== TASK TO COMPLETE ==
All that belongs in the answer is the lines from the one containing "cyan arrow: (353, 195) -> (225, 101), moved" to the end of the listing below, copied exactly, pictures excluded.

== INFORMATION SUPPLIED ==
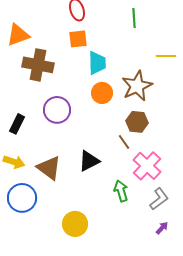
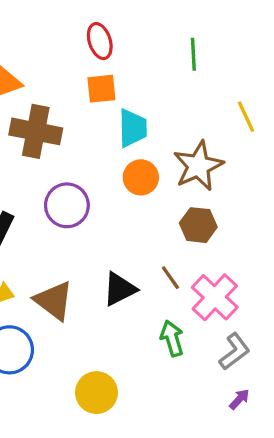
yellow line: (166, 56) -> (246, 117), turned 66
brown line: (124, 142) -> (170, 278), moved

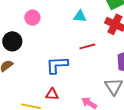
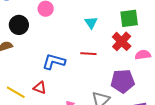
cyan triangle: (80, 16) -> (91, 23), turned 32

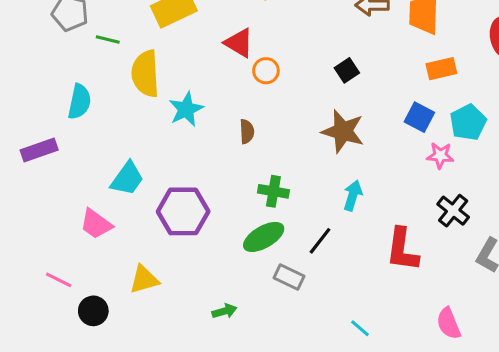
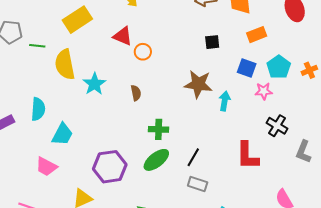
black square: (347, 70) -> (212, 42), moved, turned 35
cyan semicircle: (79, 102) -> (38, 109), moved
cyan arrow: (353, 195) -> (225, 101), moved
purple hexagon: (183, 211) -> (110, 167), moved
gray rectangle: (289, 277) -> (198, 184), moved

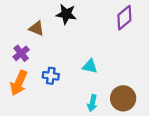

== OUTPUT OF THE TASK ==
cyan arrow: (353, 195) -> (225, 101), moved
purple hexagon: (183, 211) -> (110, 167), moved
gray rectangle: (289, 277) -> (198, 184), moved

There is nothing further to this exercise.